Scene images with change listings:
== Segment start ==
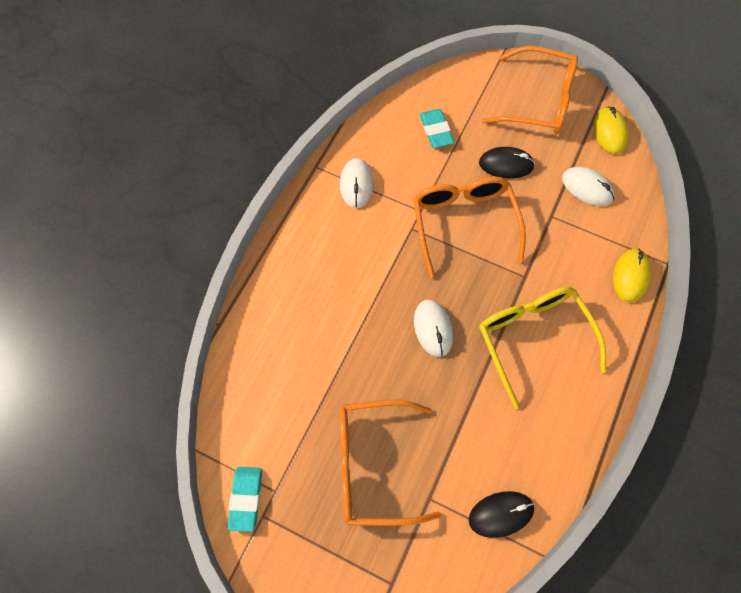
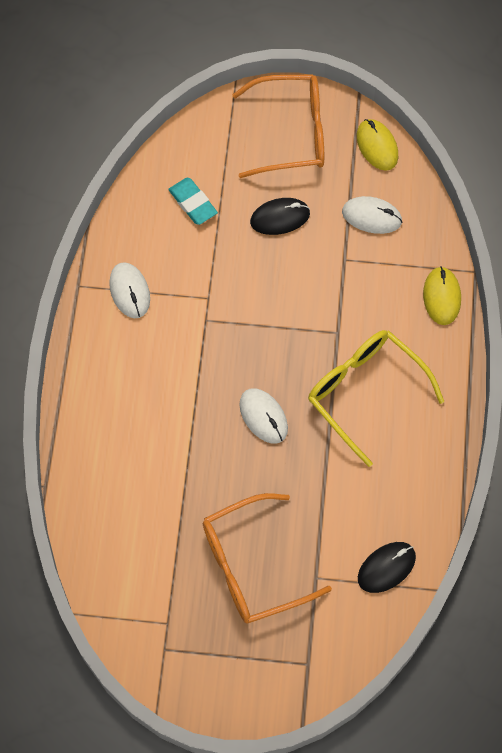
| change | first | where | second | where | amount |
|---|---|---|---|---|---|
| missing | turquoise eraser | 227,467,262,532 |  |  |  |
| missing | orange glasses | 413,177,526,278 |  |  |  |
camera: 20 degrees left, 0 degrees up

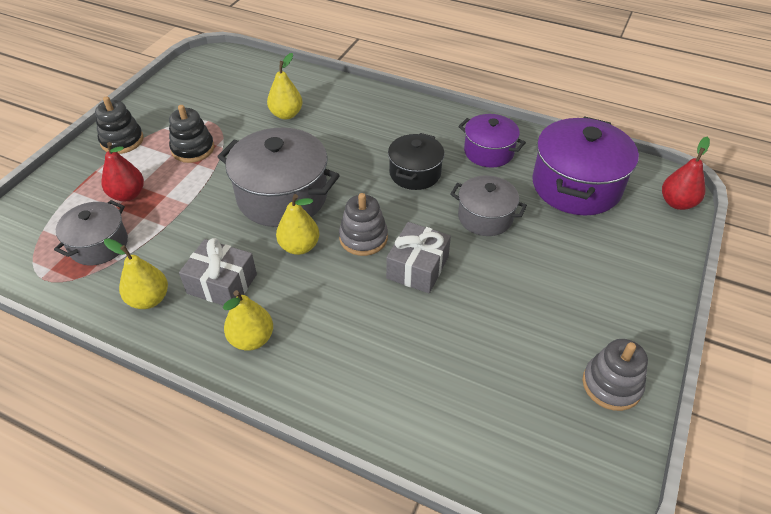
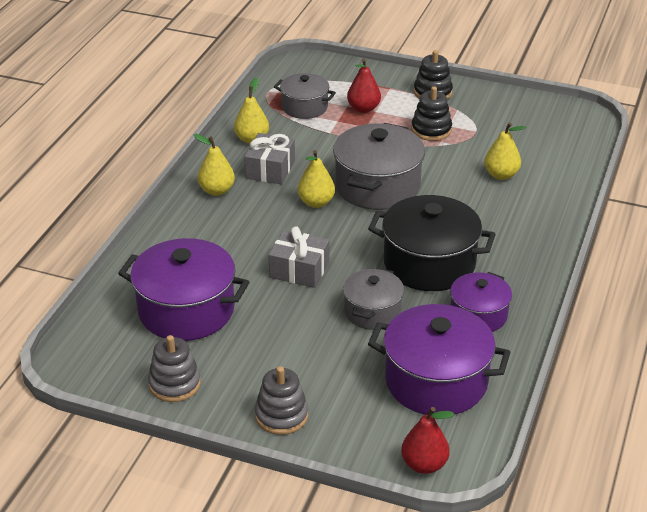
| change | first | where | second | where | amount |
|---|---|---|---|---|---|
| appeared |  |  | purple pot | 118,238,249,341 |  |
| relocated | grey stacking toy | 339,193,388,256 |  | 255,366,308,435 |  |
| size | black pot | 388,133,444,190 |  | 368,195,496,291 | x1.69 |
camera: 85 degrees right, 10 degrees down

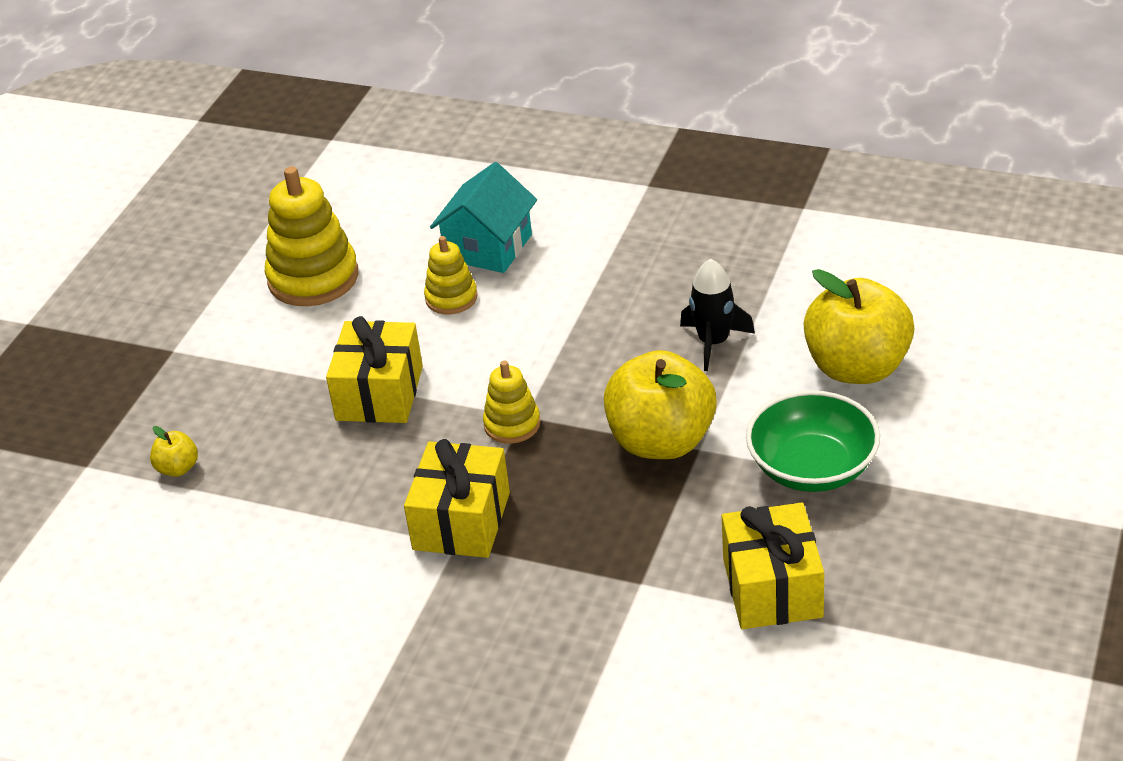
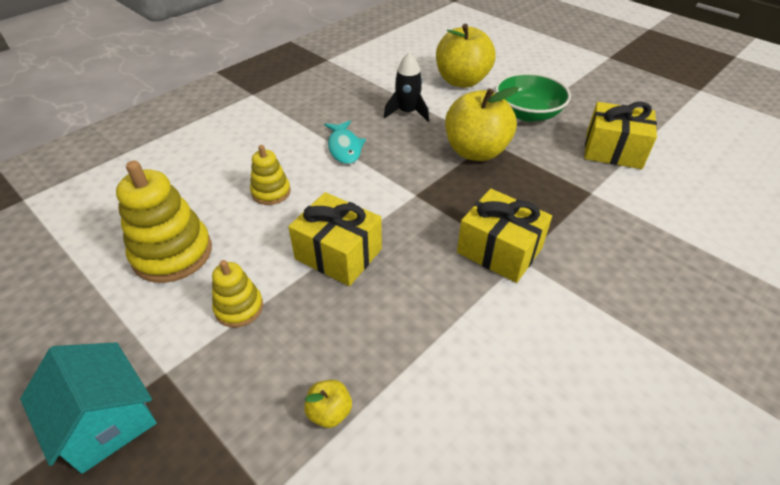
| change | first | where | second | where | amount |
|---|---|---|---|---|---|
| relocated | turquoise house | 430,162,537,273 |  | 20,342,157,474 |  |
| relocated | yellow stacking toy | 483,361,541,444 |  | 212,260,263,327 |  |
| appeared |  |  | turquoise fish | 324,120,366,164 |  |
camera: 70 degrees left, 5 degrees up

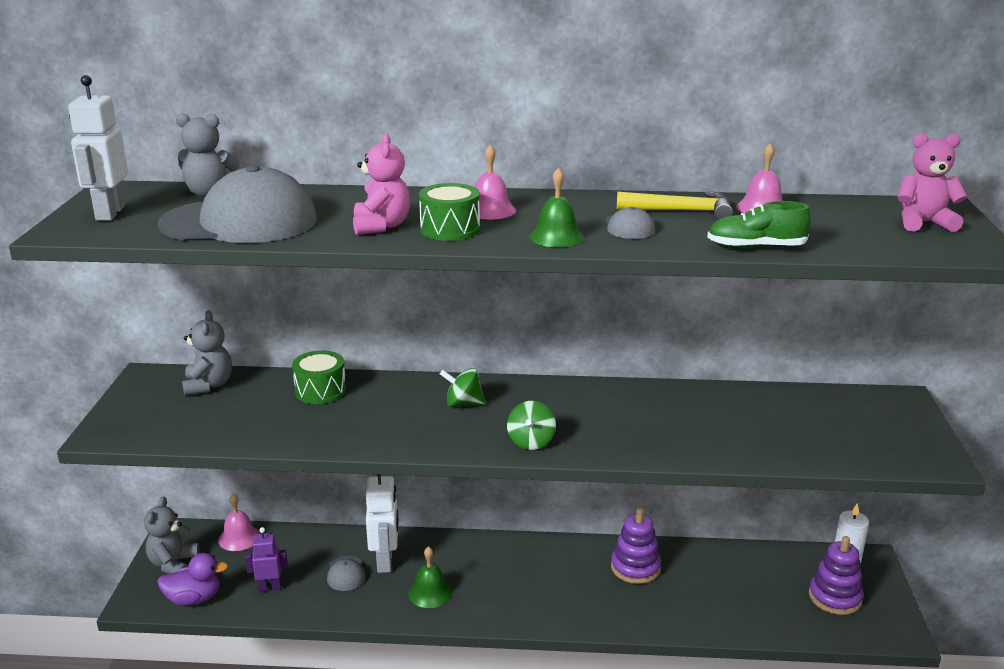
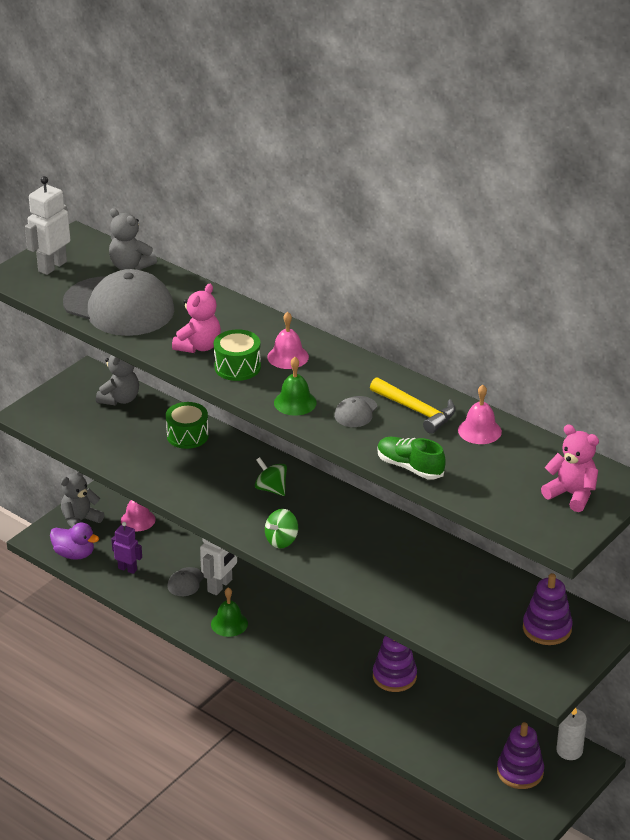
| change | first | where | second | where | amount |
|---|---|---|---|---|---|
| appeared |  |  | purple stacking toy | 523,573,573,645 |  |
camera: 35 degrees right, 10 degrees up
== Segment end ==
**TASK DETAILS**
Please set down the lines from the one with "turquoise fish |" to the end of the entries above, exactly as they are, and drop every picture.

**OUTPUT**
| appeared |  |  | turquoise fish | 324,120,366,164 |  |
camera: 70 degrees left, 5 degrees up

| change | first | where | second | where | amount |
|---|---|---|---|---|---|
| appeared |  |  | purple stacking toy | 523,573,573,645 |  |
camera: 35 degrees right, 10 degrees up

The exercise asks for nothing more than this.